RECORDS FOR THIS TASK Block Start
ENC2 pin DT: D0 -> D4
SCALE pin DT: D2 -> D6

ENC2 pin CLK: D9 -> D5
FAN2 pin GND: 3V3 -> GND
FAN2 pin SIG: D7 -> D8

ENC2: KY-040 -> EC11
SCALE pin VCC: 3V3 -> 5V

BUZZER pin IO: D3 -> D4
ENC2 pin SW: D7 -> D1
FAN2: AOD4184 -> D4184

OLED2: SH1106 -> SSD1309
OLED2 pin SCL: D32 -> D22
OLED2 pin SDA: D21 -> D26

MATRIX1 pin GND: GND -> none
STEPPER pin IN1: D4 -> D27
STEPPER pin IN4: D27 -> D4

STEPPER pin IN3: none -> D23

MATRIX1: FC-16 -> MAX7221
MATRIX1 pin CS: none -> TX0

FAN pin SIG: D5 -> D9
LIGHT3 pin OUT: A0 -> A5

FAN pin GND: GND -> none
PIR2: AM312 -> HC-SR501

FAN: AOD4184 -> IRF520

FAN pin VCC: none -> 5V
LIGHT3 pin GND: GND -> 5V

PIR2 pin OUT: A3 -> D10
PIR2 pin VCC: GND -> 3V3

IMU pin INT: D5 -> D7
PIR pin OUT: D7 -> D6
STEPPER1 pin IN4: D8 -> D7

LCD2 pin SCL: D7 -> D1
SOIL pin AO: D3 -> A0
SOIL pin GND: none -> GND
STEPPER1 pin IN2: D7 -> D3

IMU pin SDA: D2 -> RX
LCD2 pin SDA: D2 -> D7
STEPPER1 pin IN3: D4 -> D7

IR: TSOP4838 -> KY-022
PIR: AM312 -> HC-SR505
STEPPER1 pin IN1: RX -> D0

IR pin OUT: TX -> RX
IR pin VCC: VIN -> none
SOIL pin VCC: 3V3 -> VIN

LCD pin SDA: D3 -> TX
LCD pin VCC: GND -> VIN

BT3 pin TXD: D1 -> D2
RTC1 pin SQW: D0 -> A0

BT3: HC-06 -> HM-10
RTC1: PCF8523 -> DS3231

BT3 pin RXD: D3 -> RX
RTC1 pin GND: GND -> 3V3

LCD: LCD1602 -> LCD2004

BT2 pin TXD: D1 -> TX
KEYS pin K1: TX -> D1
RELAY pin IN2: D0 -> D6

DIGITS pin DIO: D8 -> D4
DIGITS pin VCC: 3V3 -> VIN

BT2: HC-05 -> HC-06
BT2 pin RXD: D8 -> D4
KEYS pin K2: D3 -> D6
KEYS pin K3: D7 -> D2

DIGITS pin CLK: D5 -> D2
RECORDS FOR THIS TASK Block End
- **TASK STATEMENT**
Starting at the line that contains "PIR: AM312 -> HC-SR505" and stopping after the line that contains "DIGITS pin VCC: 3V3 -> VIN", write out every line exactly as it appears above, and no other line.

- **ANSWER FOR THE TASK**
PIR: AM312 -> HC-SR505
STEPPER1 pin IN1: RX -> D0

IR pin OUT: TX -> RX
IR pin VCC: VIN -> none
SOIL pin VCC: 3V3 -> VIN

LCD pin SDA: D3 -> TX
LCD pin VCC: GND -> VIN

BT3 pin TXD: D1 -> D2
RTC1 pin SQW: D0 -> A0

BT3: HC-06 -> HM-10
RTC1: PCF8523 -> DS3231

BT3 pin RXD: D3 -> RX
RTC1 pin GND: GND -> 3V3

LCD: LCD1602 -> LCD2004

BT2 pin TXD: D1 -> TX
KEYS pin K1: TX -> D1
RELAY pin IN2: D0 -> D6

DIGITS pin DIO: D8 -> D4
DIGITS pin VCC: 3V3 -> VIN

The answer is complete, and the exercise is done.